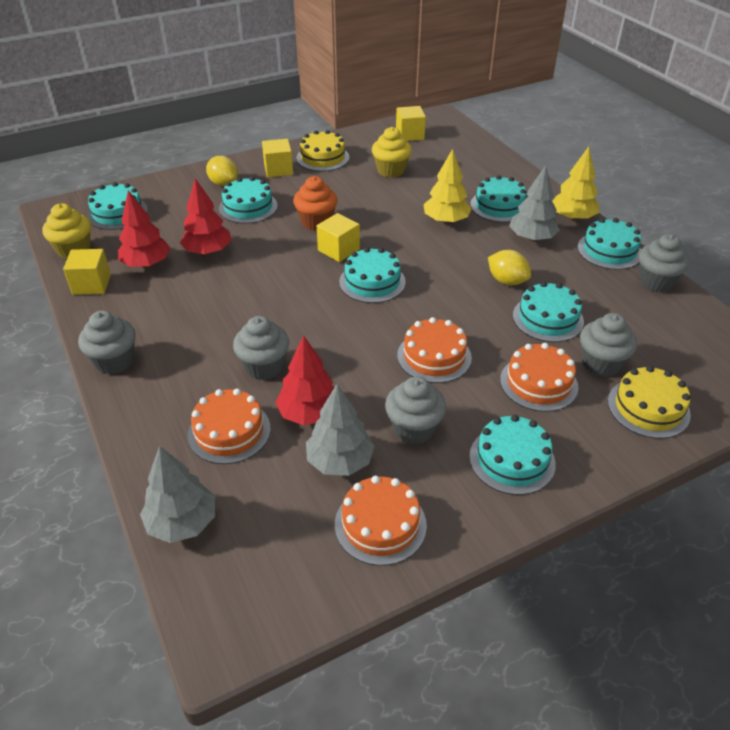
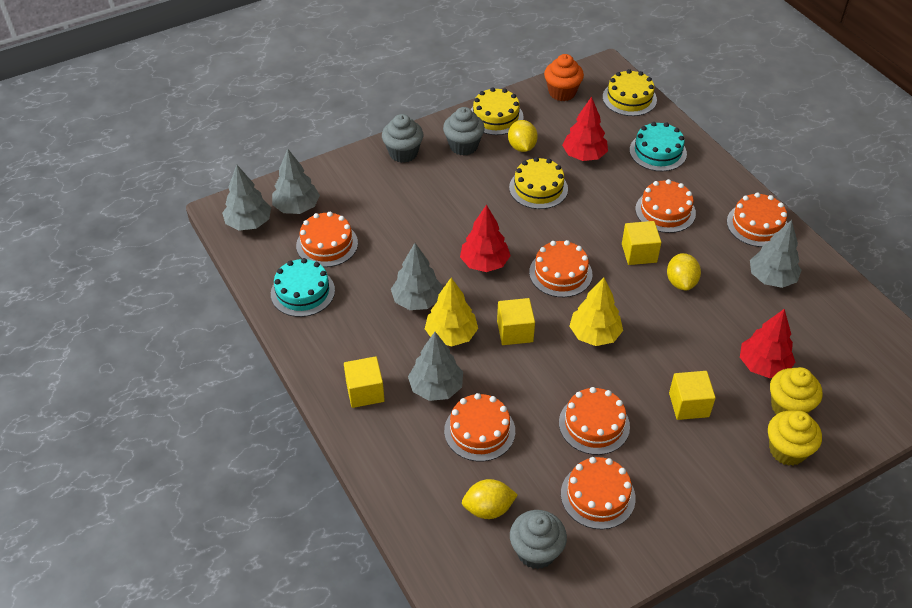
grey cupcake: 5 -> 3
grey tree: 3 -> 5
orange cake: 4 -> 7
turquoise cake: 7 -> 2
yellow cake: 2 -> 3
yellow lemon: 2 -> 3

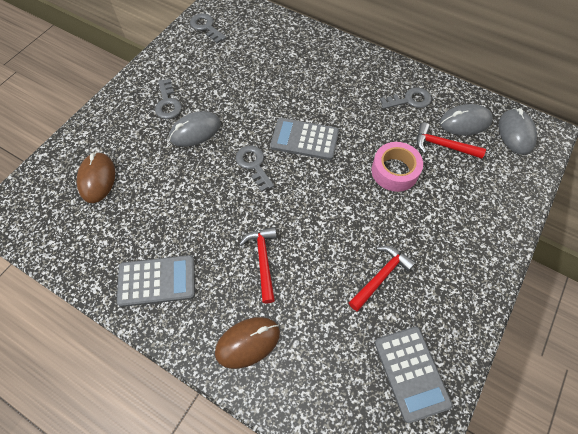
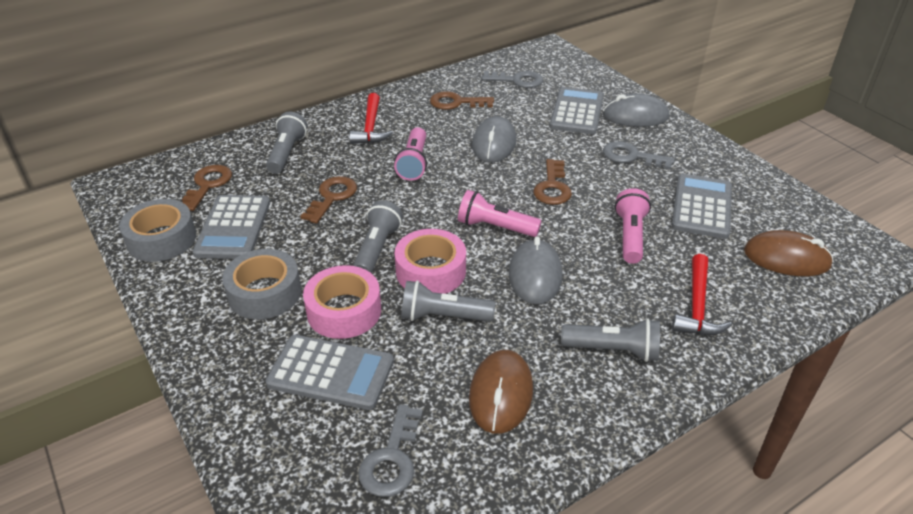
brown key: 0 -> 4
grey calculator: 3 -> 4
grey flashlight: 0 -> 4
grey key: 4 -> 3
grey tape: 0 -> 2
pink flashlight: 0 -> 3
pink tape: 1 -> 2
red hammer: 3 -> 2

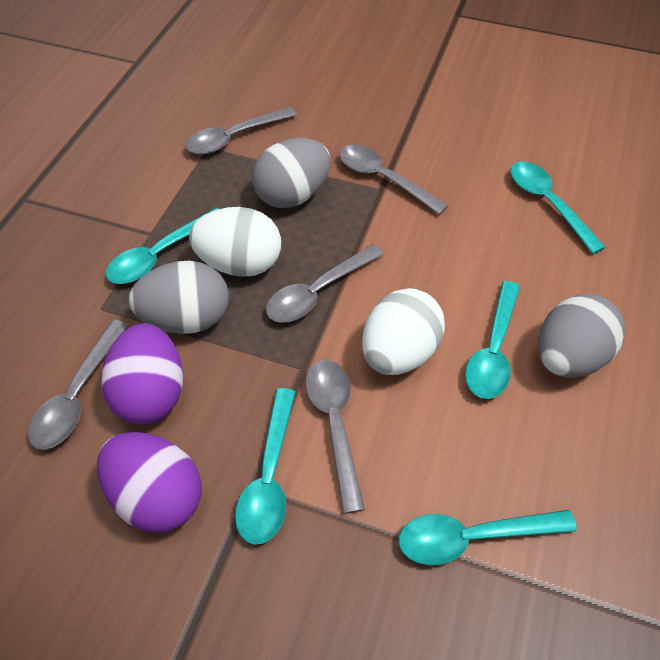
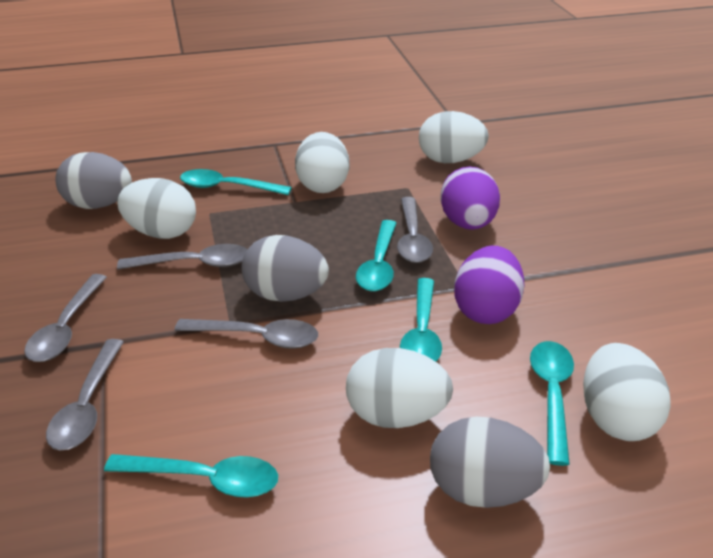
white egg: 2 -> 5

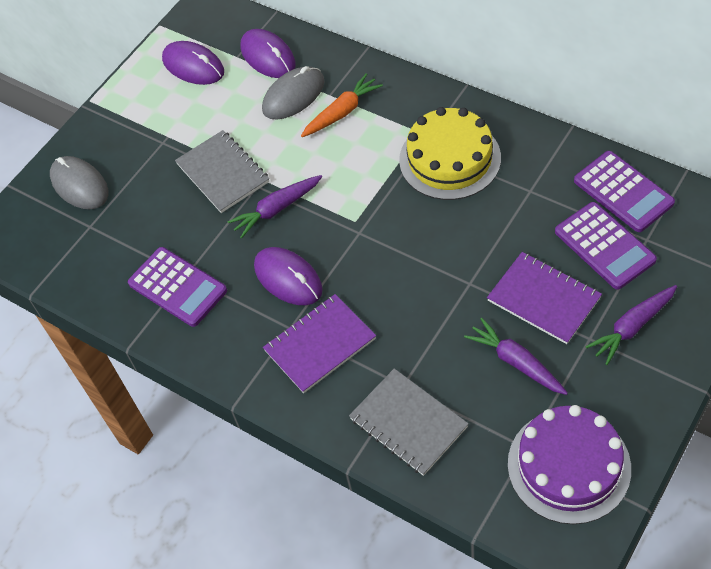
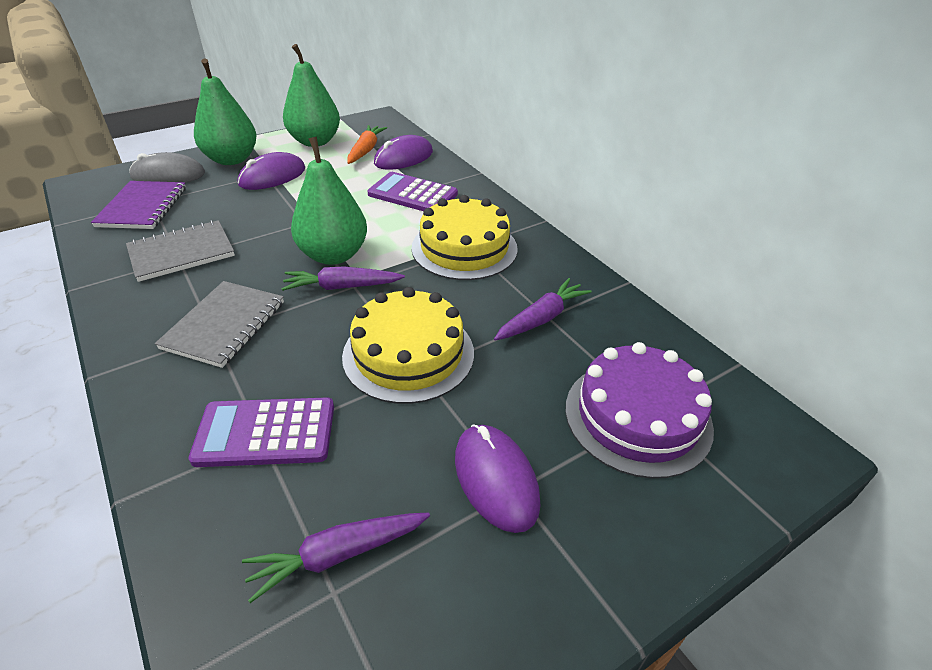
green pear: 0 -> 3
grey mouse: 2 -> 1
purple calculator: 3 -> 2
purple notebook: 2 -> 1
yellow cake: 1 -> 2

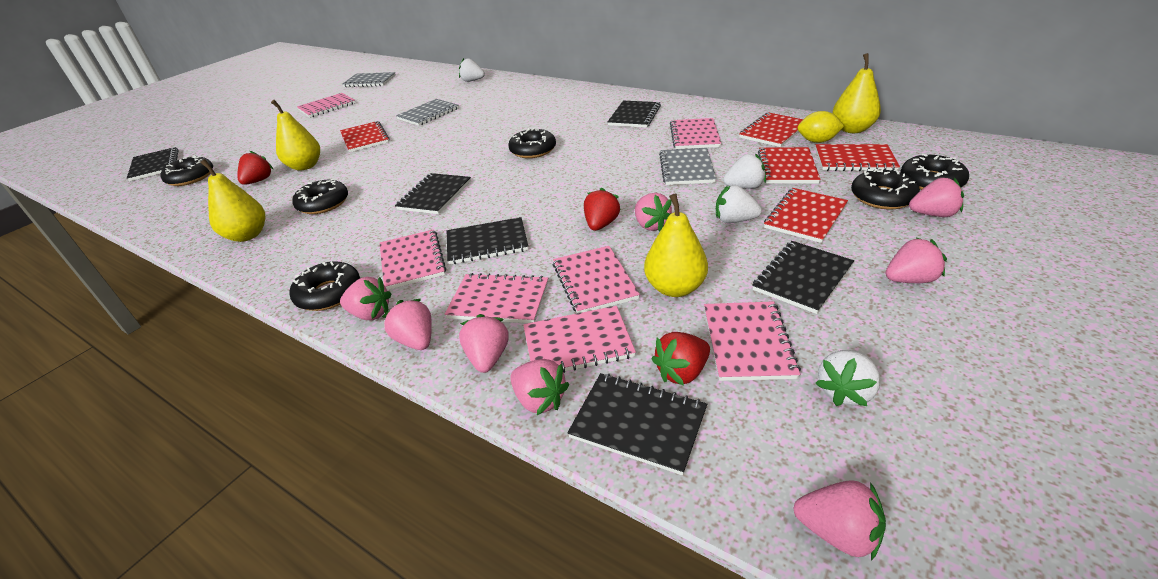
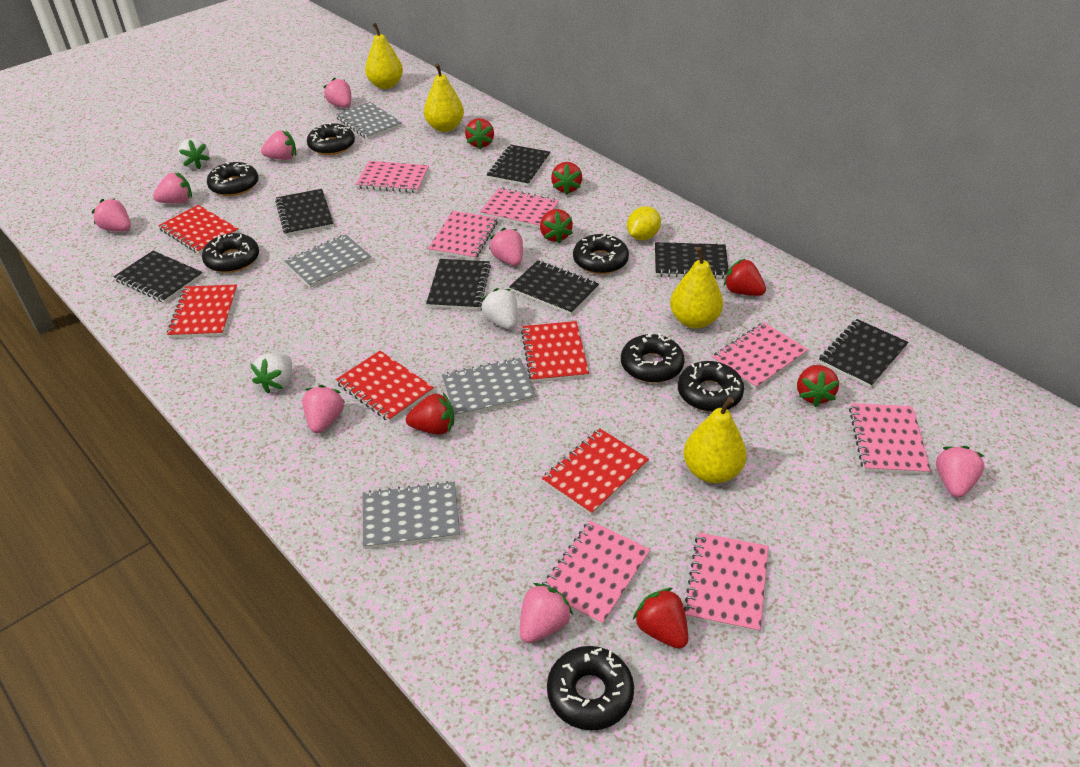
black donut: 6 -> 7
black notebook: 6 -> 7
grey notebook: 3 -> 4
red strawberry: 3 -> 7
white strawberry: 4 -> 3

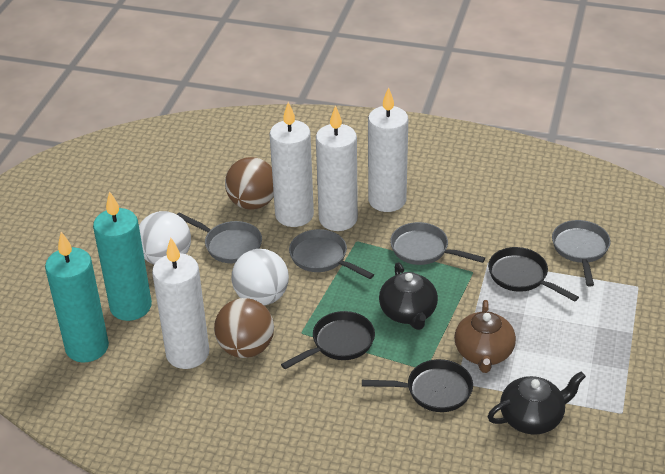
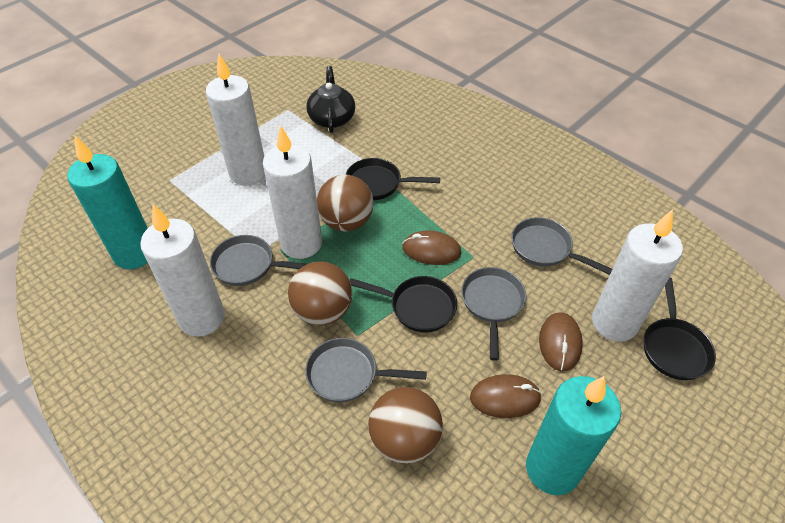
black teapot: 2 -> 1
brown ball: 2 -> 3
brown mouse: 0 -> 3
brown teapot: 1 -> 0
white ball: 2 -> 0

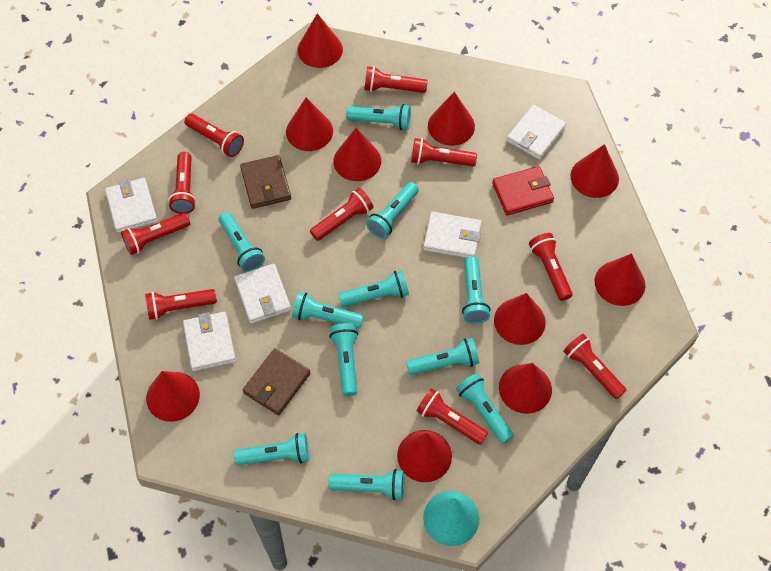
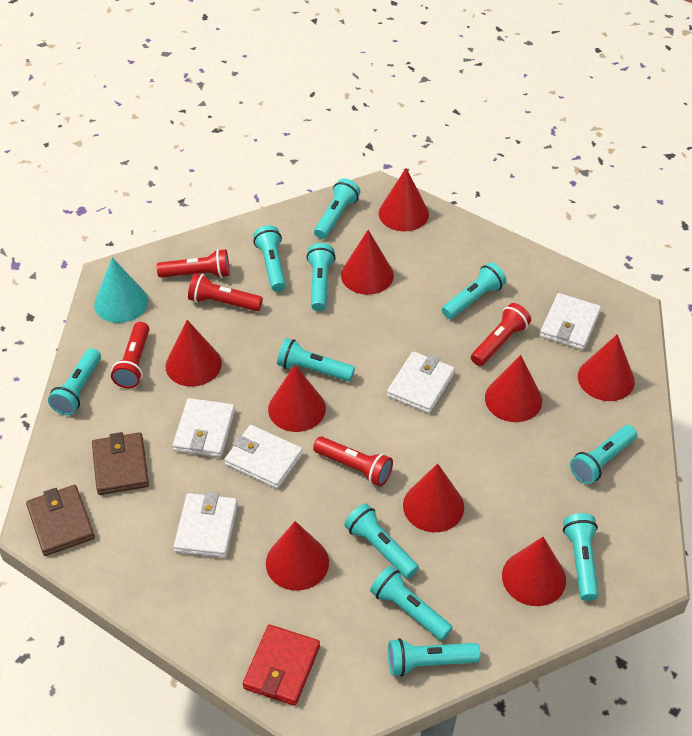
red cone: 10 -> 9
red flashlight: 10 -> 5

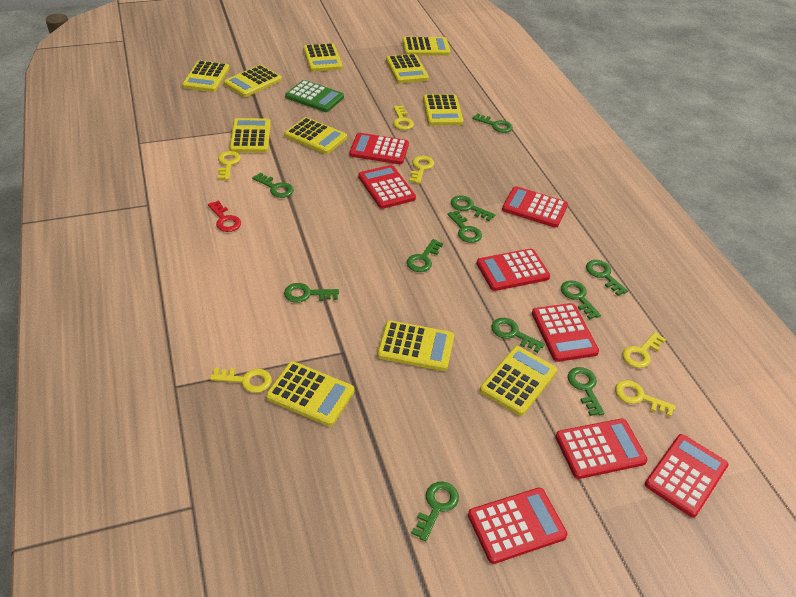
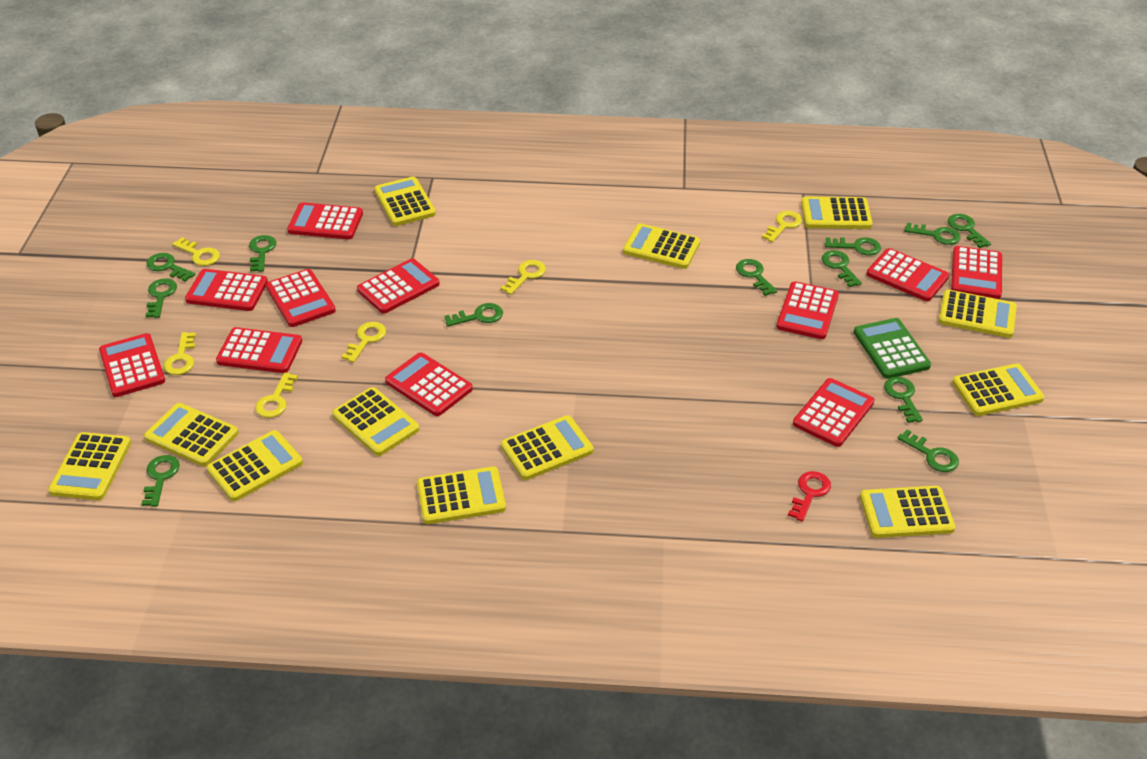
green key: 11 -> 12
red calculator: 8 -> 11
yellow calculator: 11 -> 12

> What you are asked to do
Would you copy the records word for word, without any of their pictures?

> Solution for this exercise
grey cupcake: 5 -> 3
grey tree: 3 -> 5
orange cake: 4 -> 7
turquoise cake: 7 -> 2
yellow cake: 2 -> 3
yellow lemon: 2 -> 3

brown key: 0 -> 4
grey calculator: 3 -> 4
grey flashlight: 0 -> 4
grey key: 4 -> 3
grey tape: 0 -> 2
pink flashlight: 0 -> 3
pink tape: 1 -> 2
red hammer: 3 -> 2

white egg: 2 -> 5

green pear: 0 -> 3
grey mouse: 2 -> 1
purple calculator: 3 -> 2
purple notebook: 2 -> 1
yellow cake: 1 -> 2

black donut: 6 -> 7
black notebook: 6 -> 7
grey notebook: 3 -> 4
red strawberry: 3 -> 7
white strawberry: 4 -> 3

black teapot: 2 -> 1
brown ball: 2 -> 3
brown mouse: 0 -> 3
brown teapot: 1 -> 0
white ball: 2 -> 0

red cone: 10 -> 9
red flashlight: 10 -> 5

green key: 11 -> 12
red calculator: 8 -> 11
yellow calculator: 11 -> 12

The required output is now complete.